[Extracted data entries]
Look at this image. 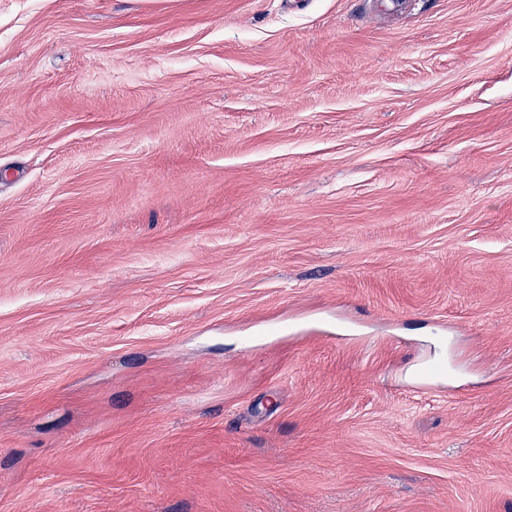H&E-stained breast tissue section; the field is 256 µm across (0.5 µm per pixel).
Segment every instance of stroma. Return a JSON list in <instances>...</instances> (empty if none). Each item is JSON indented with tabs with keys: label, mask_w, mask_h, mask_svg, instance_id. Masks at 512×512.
Instances as JSON below:
<instances>
[{
	"label": "stroma",
	"mask_w": 512,
	"mask_h": 512,
	"mask_svg": "<svg viewBox=\"0 0 512 512\" xmlns=\"http://www.w3.org/2000/svg\"><path fill=\"white\" fill-rule=\"evenodd\" d=\"M0 512H512V0H0Z\"/></svg>",
	"instance_id": "stroma-1"
}]
</instances>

→ **YOUR GOAL**
Reproduce only the lines running from the one with "Segment every instance" through the final line of the listing above, both ends included.

→ **CORRECT RESPONSE**
Segment every instance of stroma. Return a JSON list in <instances>...</instances> (empty if none). Each item is JSON indented with tabs with keys: label, mask_w, mask_h, mask_svg, instance_id. Masks at 512×512.
Instances as JSON below:
<instances>
[{
	"label": "stroma",
	"mask_w": 512,
	"mask_h": 512,
	"mask_svg": "<svg viewBox=\"0 0 512 512\" xmlns=\"http://www.w3.org/2000/svg\"><path fill=\"white\" fill-rule=\"evenodd\" d=\"M0 512H512V0H0Z\"/></svg>",
	"instance_id": "stroma-1"
}]
</instances>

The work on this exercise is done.